### Exercise objective
Exact copy, pictures excluded: reproduce every record below.

Start of Block

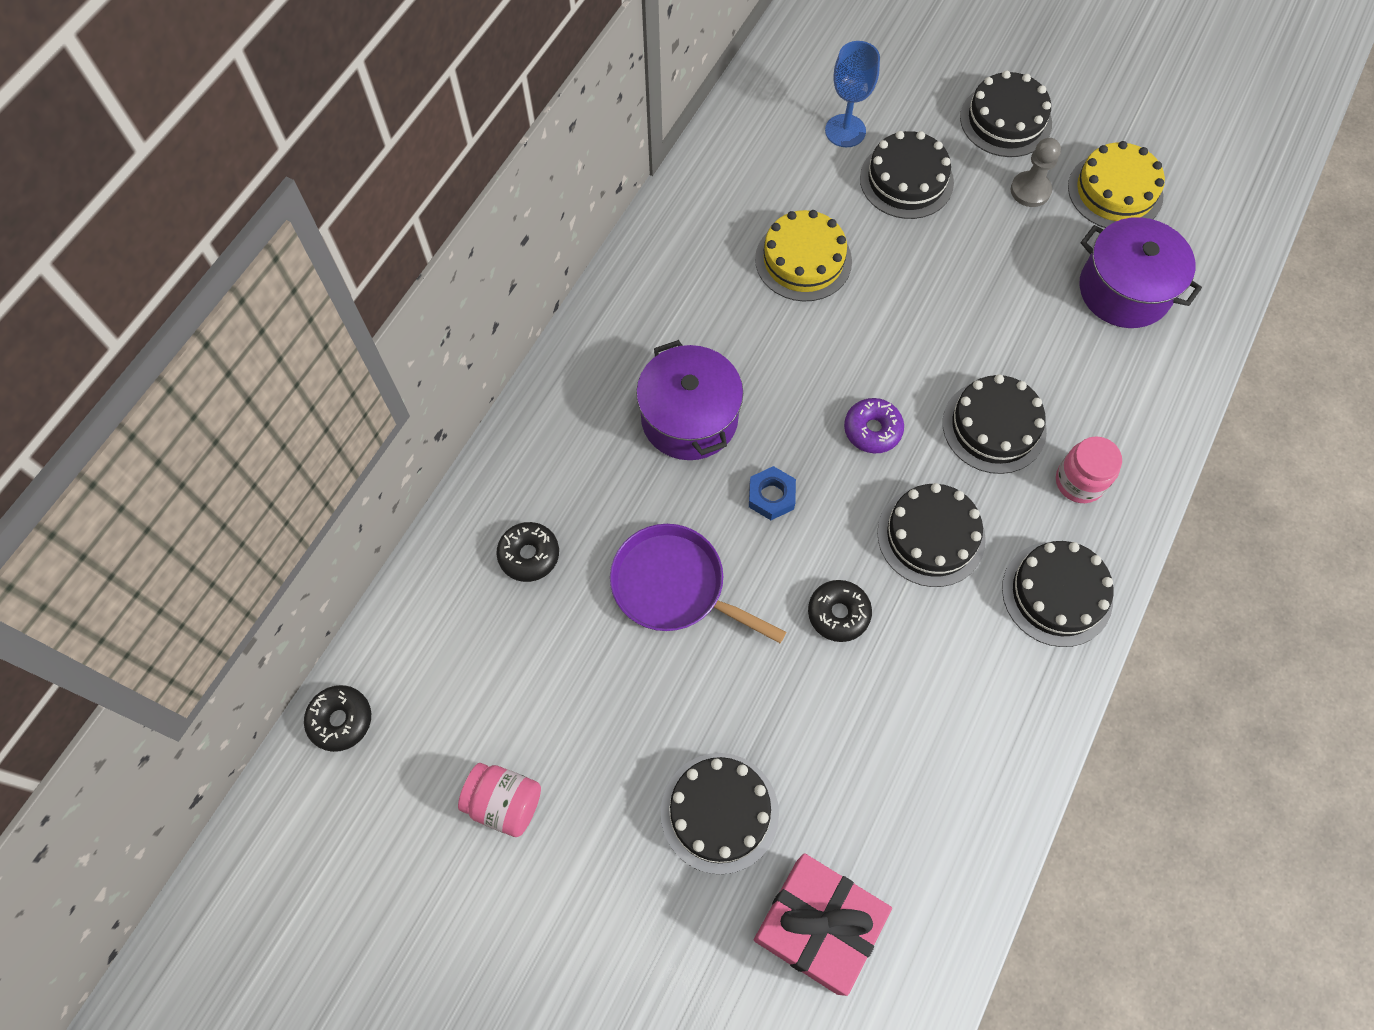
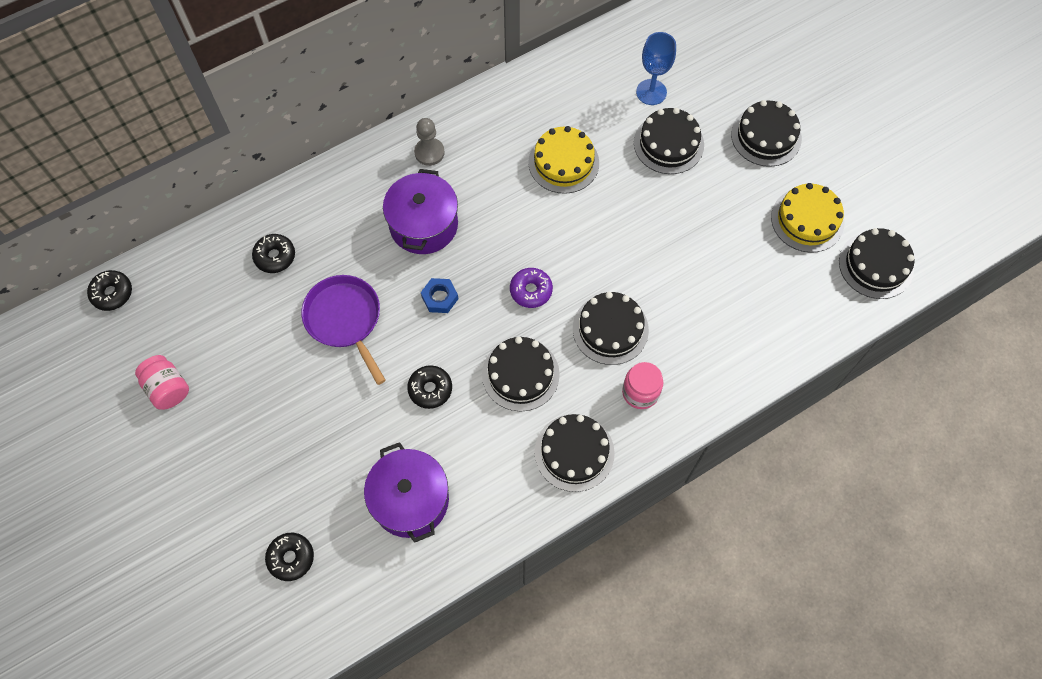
camera: 30 degrees right, 0 degrees up
(719, 812) = (281, 463): black cake -> black cake (876, 265)
(817, 926) = (291, 558): pink gift -> black donut
(1030, 190) = (748, 191): grey pawn -> grey pawn (429, 152)
(1124, 290) = (764, 287): purple pot -> purple pot (410, 500)

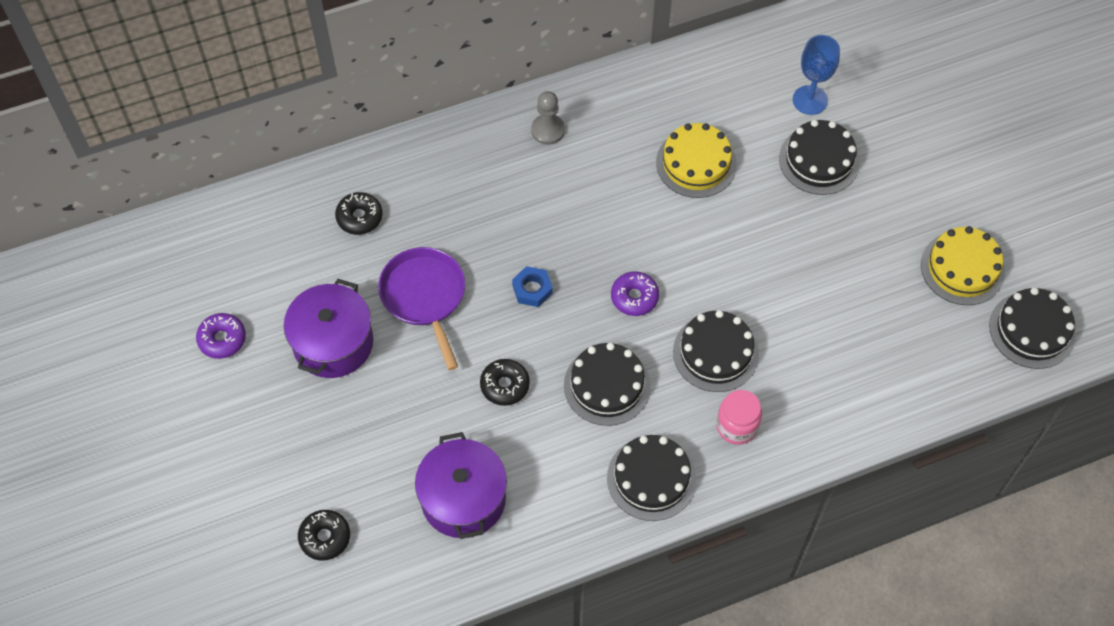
camera: 10 degrees right, 5 degrees down
(112, 293) = (179, 229): black donut -> none
(168, 388) = (222, 339): pink jar -> purple donut
(423, 225) = (528, 208): purple pot -> purple pot (333, 343)
(766, 136) = (933, 168): black cake -> none

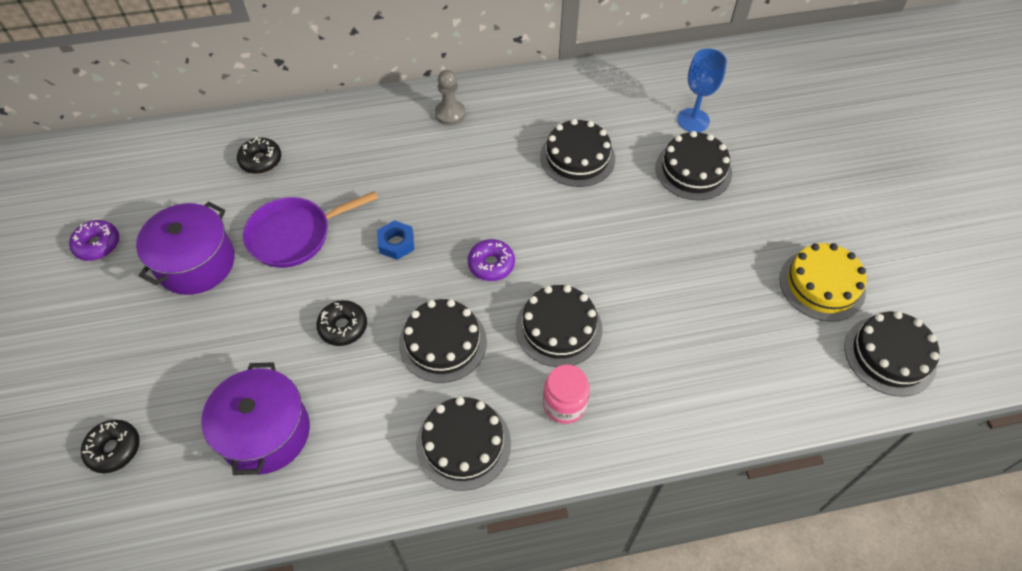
camera: 10 degrees right, 5 degrees down
(424, 297) = (295, 235): purple pan -> purple pan turned 105 degrees counterclockwise
(696, 163) = (577, 157): yellow cake -> black cake

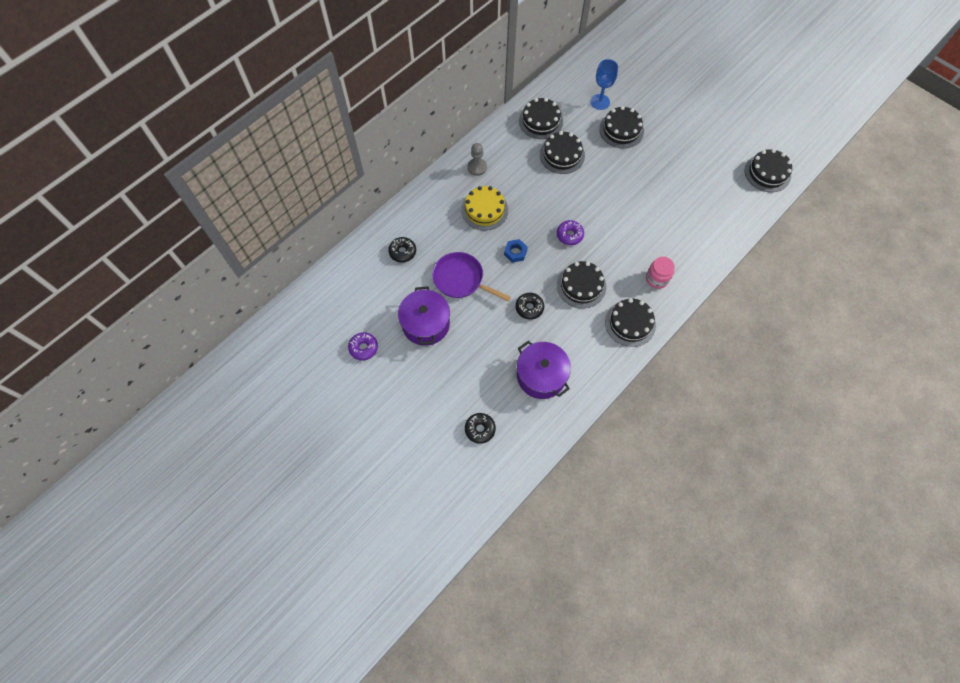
camera: 35 degrees left, 10 degrees up
(295, 235) = (461, 279): purple pan -> purple pan turned 90 degrees clockwise
(558, 328) = (625, 246): black cake -> black cake (541, 121)
(822, 285) = (719, 156): yellow cake -> yellow cake (484, 210)

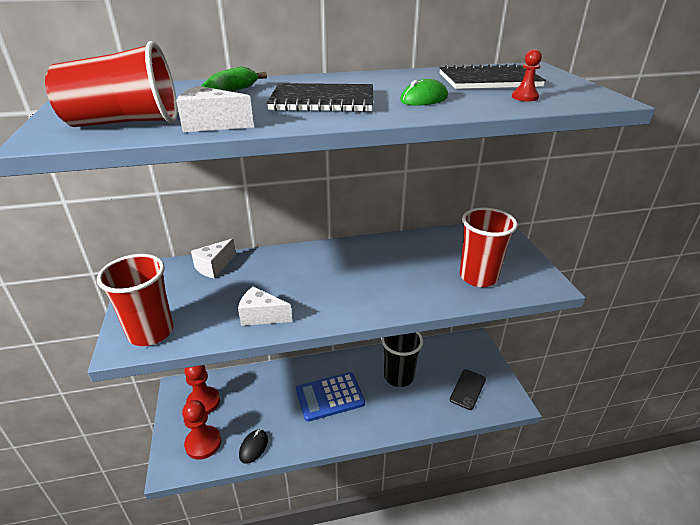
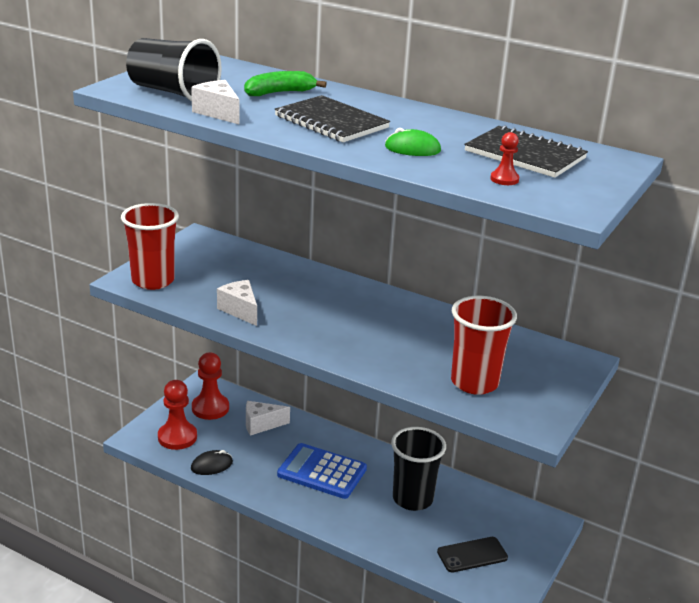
camera: 40 degrees right, 5 degrees down
(125, 123) = (173, 93): red cup -> black cup
(214, 267) = (255, 258): white cheese -> white cheese (261, 425)

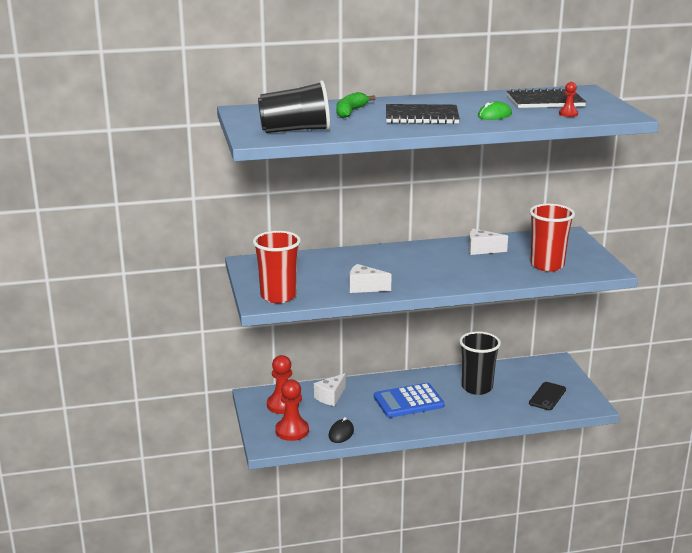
camera: 40 degrees left, 5 degrees down
(218, 113) = (354, 131): white cheese -> white cheese (482, 250)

End of Block

### Answer to the exercise
camera: 30 degrees right, 0 degrees up
(719, 812) = (281, 463): black cake -> black cake (876, 265)
(817, 926) = (291, 558): pink gift -> black donut
(1030, 190) = (748, 191): grey pawn -> grey pawn (429, 152)
(1124, 290) = (764, 287): purple pot -> purple pot (410, 500)

camera: 10 degrees right, 5 degrees down
(112, 293) = (179, 229): black donut -> none
(168, 388) = (222, 339): pink jar -> purple donut
(423, 225) = (528, 208): purple pot -> purple pot (333, 343)
(766, 136) = (933, 168): black cake -> none

camera: 10 degrees right, 5 degrees down
(424, 297) = (295, 235): purple pan -> purple pan turned 105 degrees counterclockwise
(696, 163) = (577, 157): yellow cake -> black cake

camera: 35 degrees left, 10 degrees up
(295, 235) = (461, 279): purple pan -> purple pan turned 90 degrees clockwise
(558, 328) = (625, 246): black cake -> black cake (541, 121)
(822, 285) = (719, 156): yellow cake -> yellow cake (484, 210)

camera: 40 degrees right, 5 degrees down
(125, 123) = (173, 93): red cup -> black cup
(214, 267) = (255, 258): white cheese -> white cheese (261, 425)

camera: 40 degrees left, 5 degrees down
(218, 113) = (354, 131): white cheese -> white cheese (482, 250)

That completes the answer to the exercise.